Task statement
Among the entries below, tally each line in which the word "black" is found, then state the tally alone.

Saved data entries
****

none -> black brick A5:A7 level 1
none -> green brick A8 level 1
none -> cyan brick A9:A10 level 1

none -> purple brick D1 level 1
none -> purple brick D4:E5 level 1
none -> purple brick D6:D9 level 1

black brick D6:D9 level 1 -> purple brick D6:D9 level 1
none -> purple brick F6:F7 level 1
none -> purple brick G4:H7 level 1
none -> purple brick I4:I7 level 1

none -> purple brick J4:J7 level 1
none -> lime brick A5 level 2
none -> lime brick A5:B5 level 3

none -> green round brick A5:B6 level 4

****

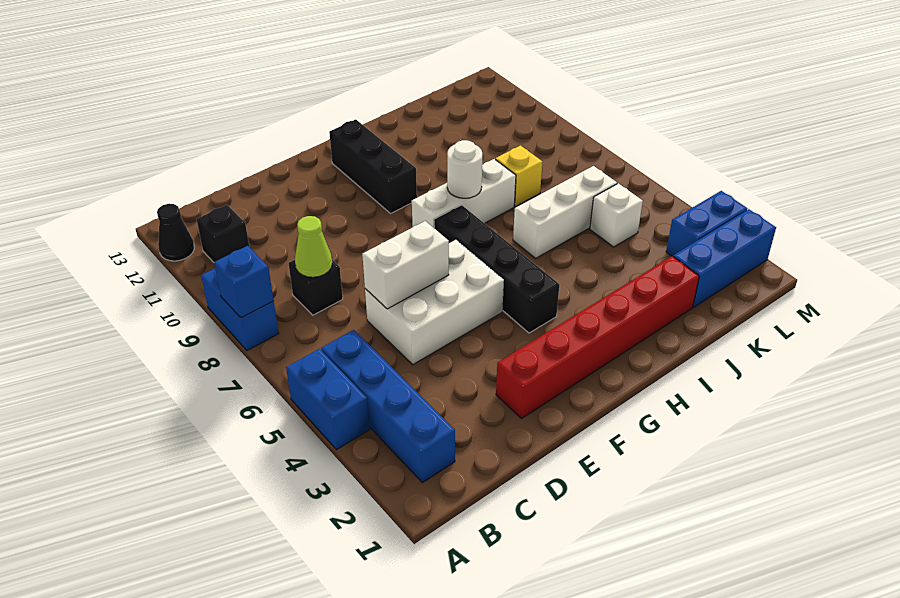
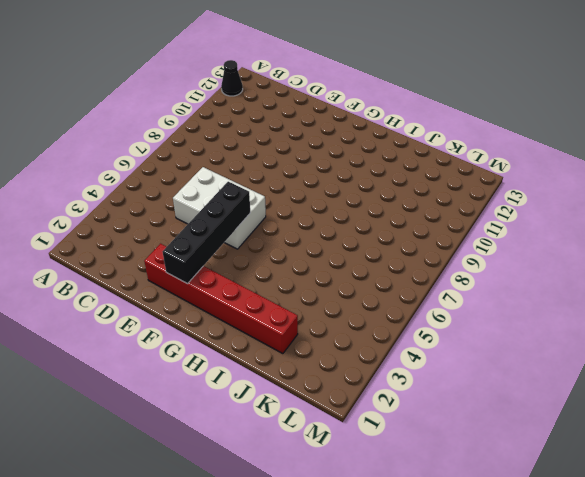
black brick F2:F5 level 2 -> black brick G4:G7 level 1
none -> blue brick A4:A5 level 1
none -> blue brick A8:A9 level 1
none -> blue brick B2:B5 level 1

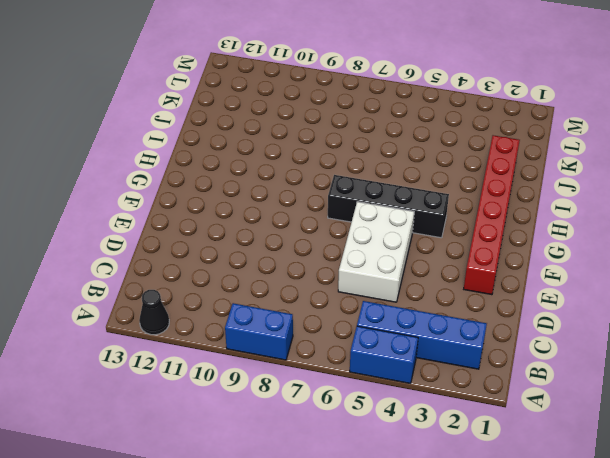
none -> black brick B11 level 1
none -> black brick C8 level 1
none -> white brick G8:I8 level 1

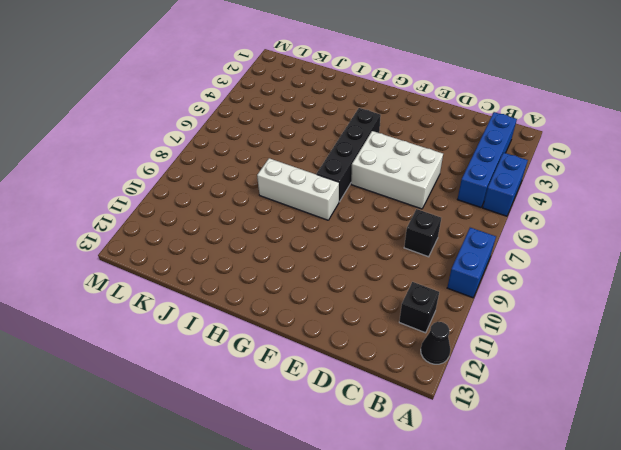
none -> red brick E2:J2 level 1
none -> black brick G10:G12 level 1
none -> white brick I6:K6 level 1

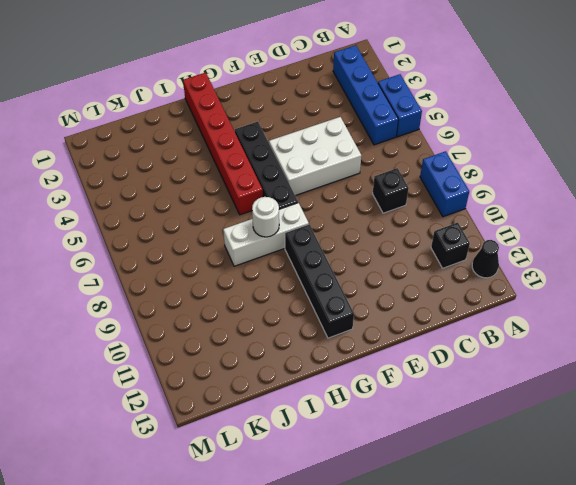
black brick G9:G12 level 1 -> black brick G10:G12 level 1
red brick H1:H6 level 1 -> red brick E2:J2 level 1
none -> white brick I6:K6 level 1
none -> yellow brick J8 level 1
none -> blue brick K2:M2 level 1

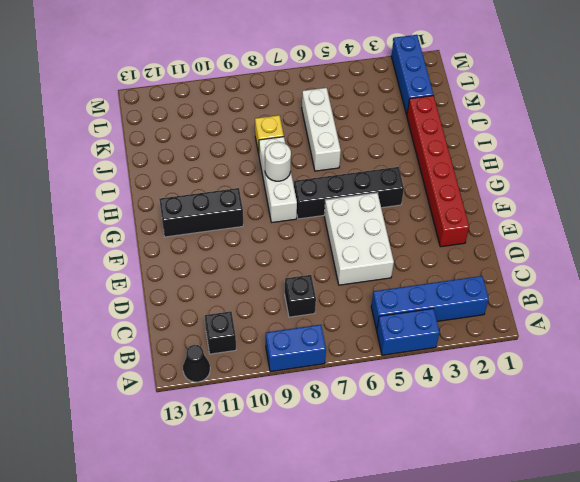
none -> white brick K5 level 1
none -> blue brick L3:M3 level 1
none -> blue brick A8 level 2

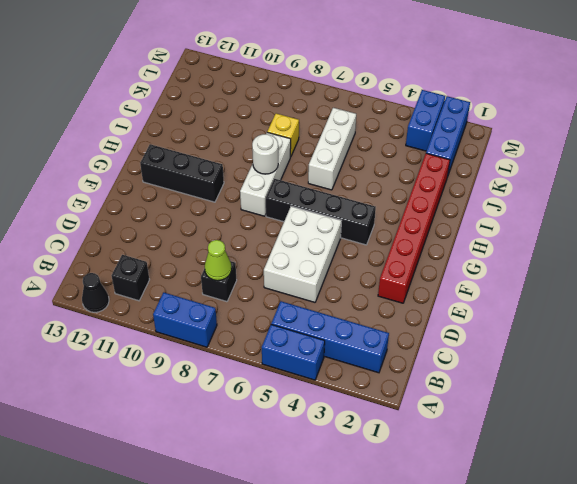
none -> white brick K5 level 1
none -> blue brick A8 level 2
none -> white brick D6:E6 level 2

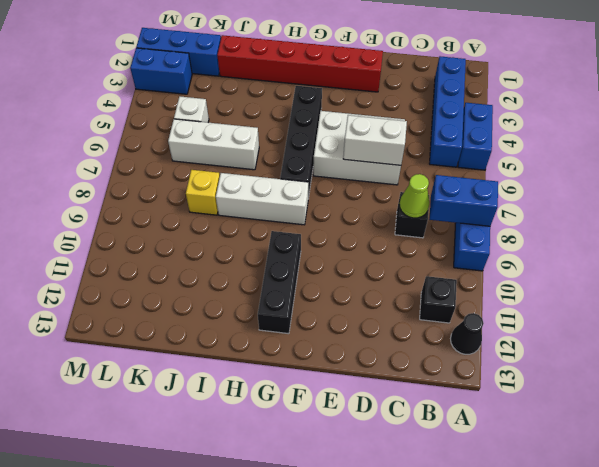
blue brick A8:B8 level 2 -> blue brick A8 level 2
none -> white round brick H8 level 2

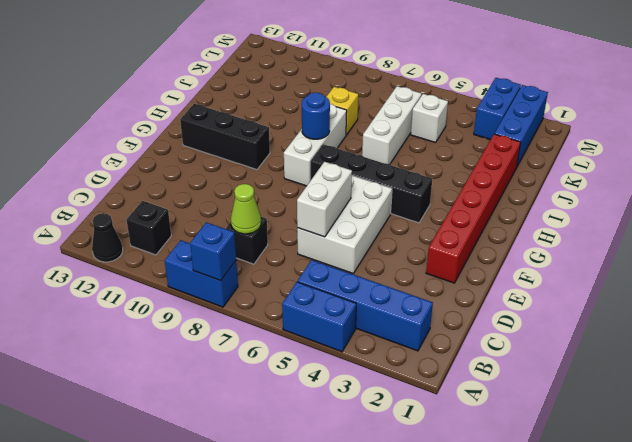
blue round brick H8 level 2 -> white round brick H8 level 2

****

Answer to the problem
7